**WHAT THIS TASK INVOLVES**
Print the lines that run from the line with "(172, 167) = (517, 337): green" to the line with "(433, 209) = (138, 248): yellow", keeping both end lines, exactly as they appear in the entries below, and nothing else.

**SOURCE MATERIAL**
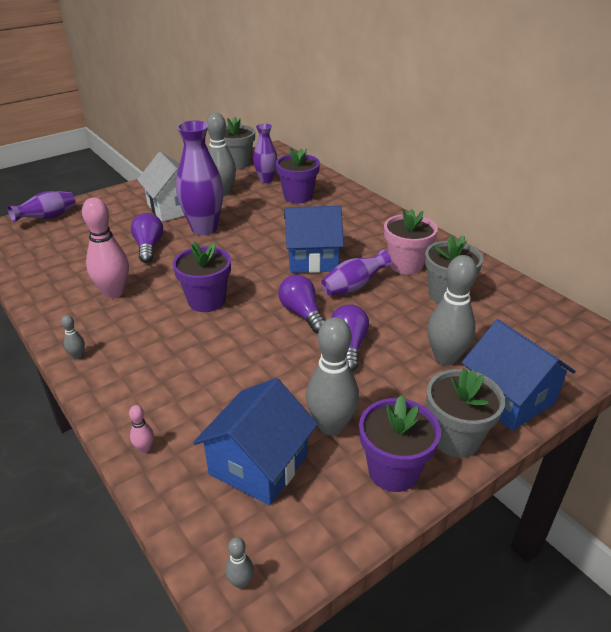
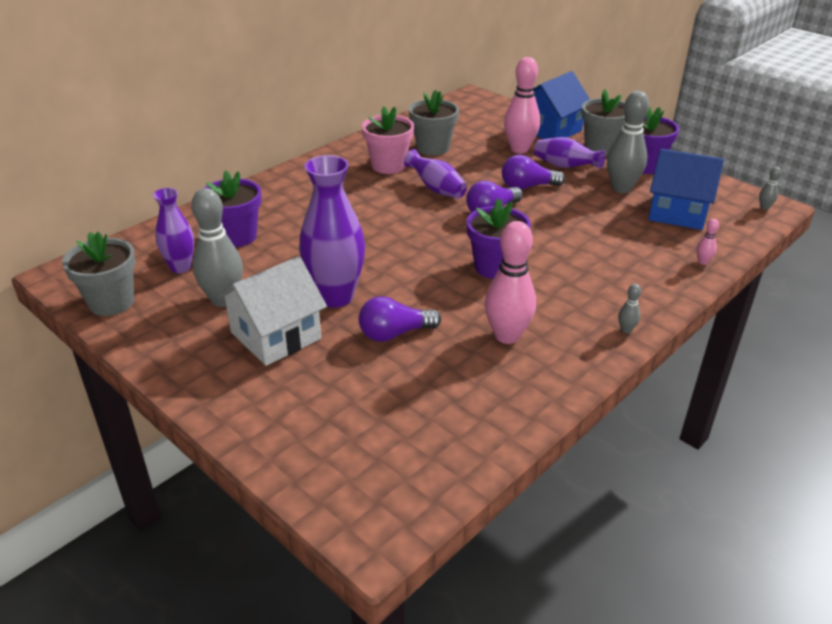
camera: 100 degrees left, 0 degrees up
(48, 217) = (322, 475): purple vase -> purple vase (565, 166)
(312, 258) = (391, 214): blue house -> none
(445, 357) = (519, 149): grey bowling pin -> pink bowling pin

* * *

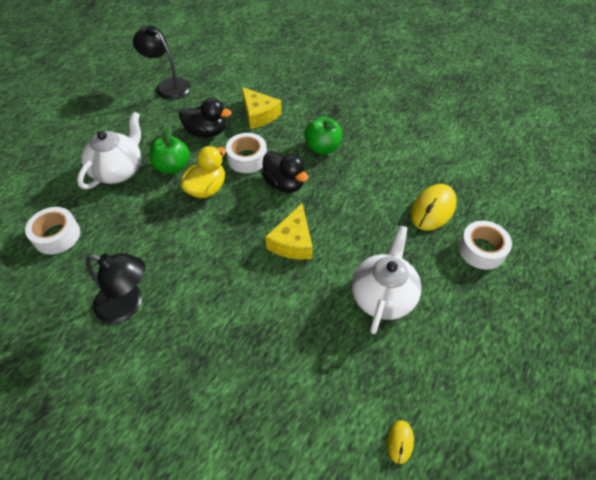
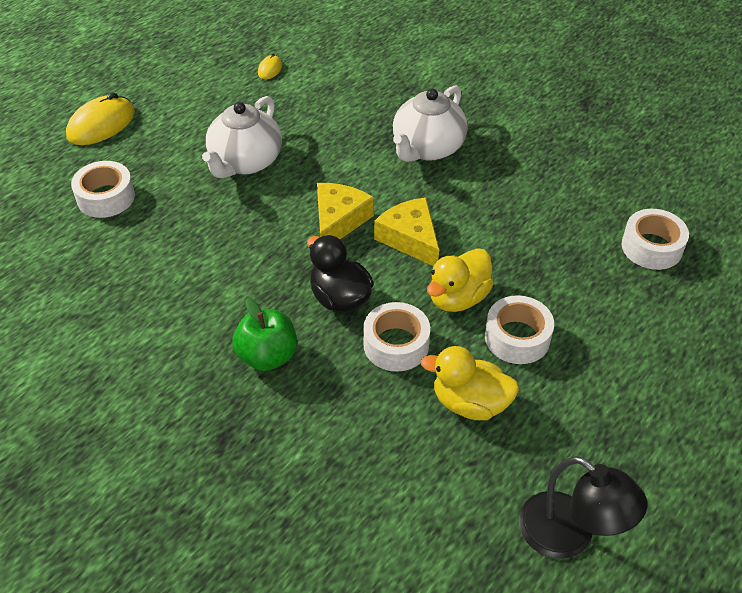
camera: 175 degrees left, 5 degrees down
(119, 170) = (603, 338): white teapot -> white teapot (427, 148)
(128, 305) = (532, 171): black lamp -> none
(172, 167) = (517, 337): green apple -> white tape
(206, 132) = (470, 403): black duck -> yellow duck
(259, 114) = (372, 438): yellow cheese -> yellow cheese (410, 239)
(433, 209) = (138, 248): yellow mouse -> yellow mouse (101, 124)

**PROBLEM SOLUTION**
(172, 167) = (517, 337): green apple -> white tape
(206, 132) = (470, 403): black duck -> yellow duck
(259, 114) = (372, 438): yellow cheese -> yellow cheese (410, 239)
(433, 209) = (138, 248): yellow mouse -> yellow mouse (101, 124)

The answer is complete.